Top of Data under study

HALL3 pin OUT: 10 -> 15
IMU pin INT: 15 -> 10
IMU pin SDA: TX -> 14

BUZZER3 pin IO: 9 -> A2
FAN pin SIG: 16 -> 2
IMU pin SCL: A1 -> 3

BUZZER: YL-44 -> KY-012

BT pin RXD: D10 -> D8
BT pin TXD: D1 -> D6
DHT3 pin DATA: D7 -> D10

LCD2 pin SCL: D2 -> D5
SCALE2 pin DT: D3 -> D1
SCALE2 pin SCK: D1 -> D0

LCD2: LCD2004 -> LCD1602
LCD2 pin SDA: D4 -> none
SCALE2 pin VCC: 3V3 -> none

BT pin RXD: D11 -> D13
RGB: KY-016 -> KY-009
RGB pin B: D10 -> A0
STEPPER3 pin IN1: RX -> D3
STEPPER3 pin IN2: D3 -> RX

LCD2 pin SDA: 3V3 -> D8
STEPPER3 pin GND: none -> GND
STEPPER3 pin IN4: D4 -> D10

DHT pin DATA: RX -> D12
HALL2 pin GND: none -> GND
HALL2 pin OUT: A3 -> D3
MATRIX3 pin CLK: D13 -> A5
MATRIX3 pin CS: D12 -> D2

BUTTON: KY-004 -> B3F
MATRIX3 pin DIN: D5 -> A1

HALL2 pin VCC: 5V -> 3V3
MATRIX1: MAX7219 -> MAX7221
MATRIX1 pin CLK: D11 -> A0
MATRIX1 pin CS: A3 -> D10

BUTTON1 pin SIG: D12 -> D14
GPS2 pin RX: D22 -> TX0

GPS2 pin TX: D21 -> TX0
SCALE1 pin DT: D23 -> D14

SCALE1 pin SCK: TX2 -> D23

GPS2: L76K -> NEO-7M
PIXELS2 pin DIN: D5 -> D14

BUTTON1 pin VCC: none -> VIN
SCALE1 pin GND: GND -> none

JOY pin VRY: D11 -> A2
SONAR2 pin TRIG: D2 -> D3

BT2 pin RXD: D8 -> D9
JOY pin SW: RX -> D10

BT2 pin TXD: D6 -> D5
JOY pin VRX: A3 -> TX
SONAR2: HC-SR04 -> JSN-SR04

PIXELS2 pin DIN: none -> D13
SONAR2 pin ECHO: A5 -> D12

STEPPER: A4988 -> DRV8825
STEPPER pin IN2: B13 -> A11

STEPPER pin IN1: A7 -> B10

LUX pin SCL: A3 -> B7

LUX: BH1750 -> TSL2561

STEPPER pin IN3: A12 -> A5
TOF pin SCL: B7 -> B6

Bottom of Data under study

Exercise goal:
Would you please write out, exactly and with no other lines, the stretch of the listing above from the line containing "BT pin RXD: D10 -> D8" through the line containing "RGB pin B: D10 -> A0"?

Response area:
BT pin RXD: D10 -> D8
BT pin TXD: D1 -> D6
DHT3 pin DATA: D7 -> D10

LCD2 pin SCL: D2 -> D5
SCALE2 pin DT: D3 -> D1
SCALE2 pin SCK: D1 -> D0

LCD2: LCD2004 -> LCD1602
LCD2 pin SDA: D4 -> none
SCALE2 pin VCC: 3V3 -> none

BT pin RXD: D11 -> D13
RGB: KY-016 -> KY-009
RGB pin B: D10 -> A0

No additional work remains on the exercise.